(The data begins)
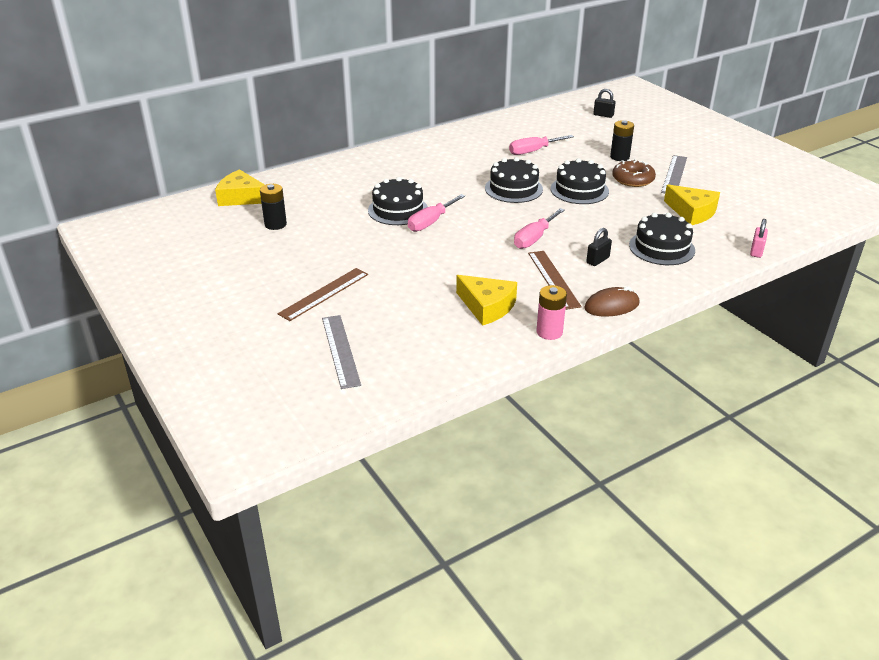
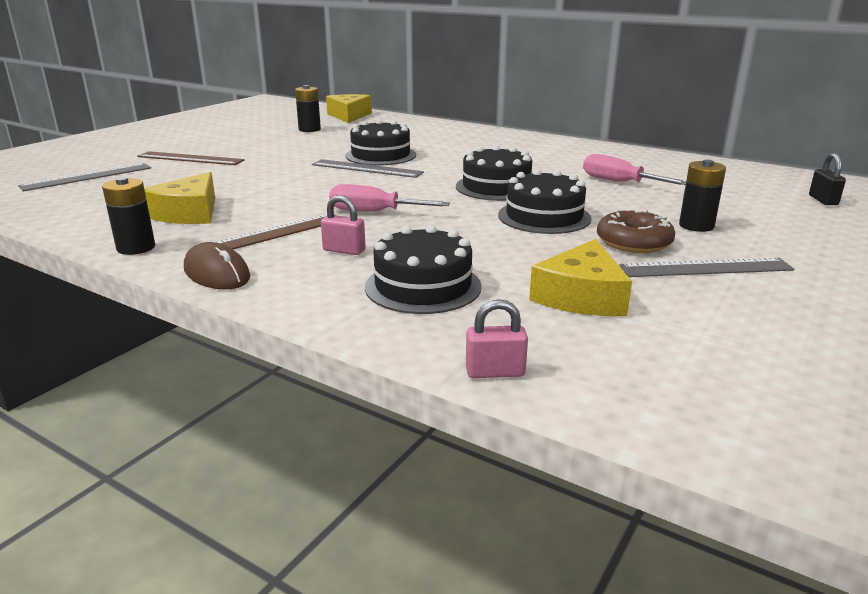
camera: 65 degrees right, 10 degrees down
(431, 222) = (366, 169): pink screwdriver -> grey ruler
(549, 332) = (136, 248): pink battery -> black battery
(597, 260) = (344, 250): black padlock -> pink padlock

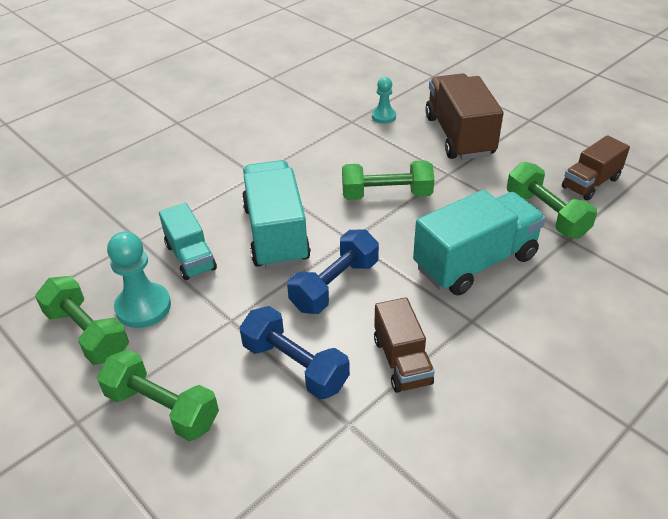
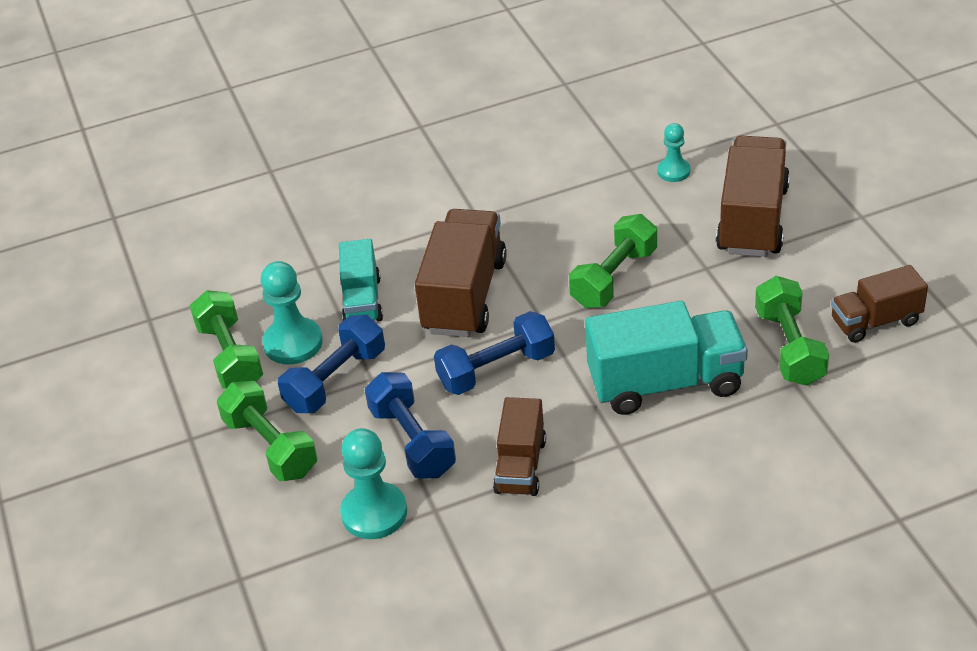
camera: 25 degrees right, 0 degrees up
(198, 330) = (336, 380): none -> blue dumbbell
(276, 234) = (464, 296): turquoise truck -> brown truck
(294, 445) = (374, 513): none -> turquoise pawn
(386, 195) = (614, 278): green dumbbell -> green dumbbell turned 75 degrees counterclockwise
(The data ends)
(The data begins)
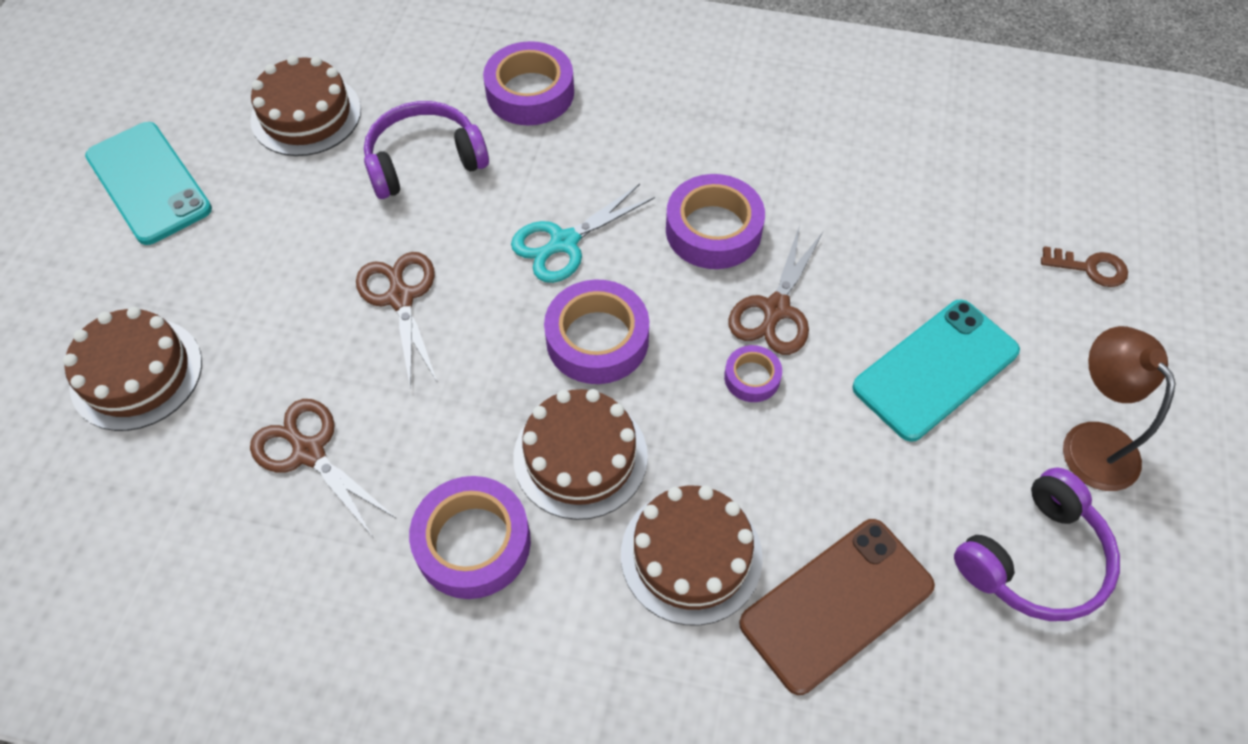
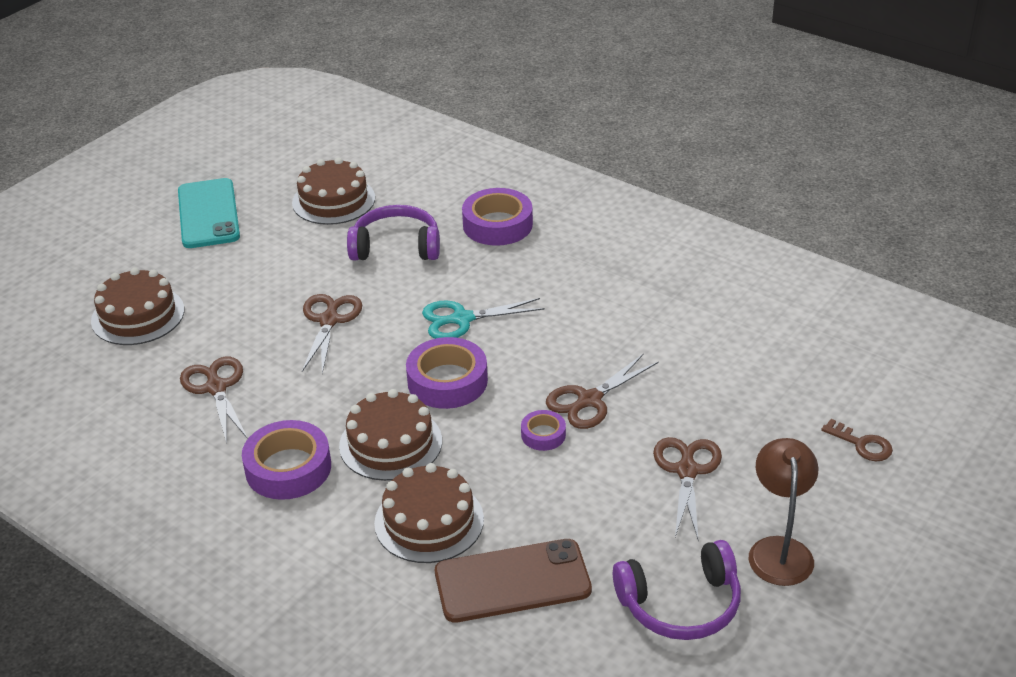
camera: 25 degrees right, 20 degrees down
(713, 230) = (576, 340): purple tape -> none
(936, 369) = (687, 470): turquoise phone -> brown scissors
(The data ends)
■ **Task to complete**: Reproduce exactly, and with no other material, the lines between those holding "(294, 445) = (374, 513): none" and "(386, 195) = (614, 278): green", inclusive.

■ **Final answer**:
(294, 445) = (374, 513): none -> turquoise pawn
(386, 195) = (614, 278): green dumbbell -> green dumbbell turned 75 degrees counterclockwise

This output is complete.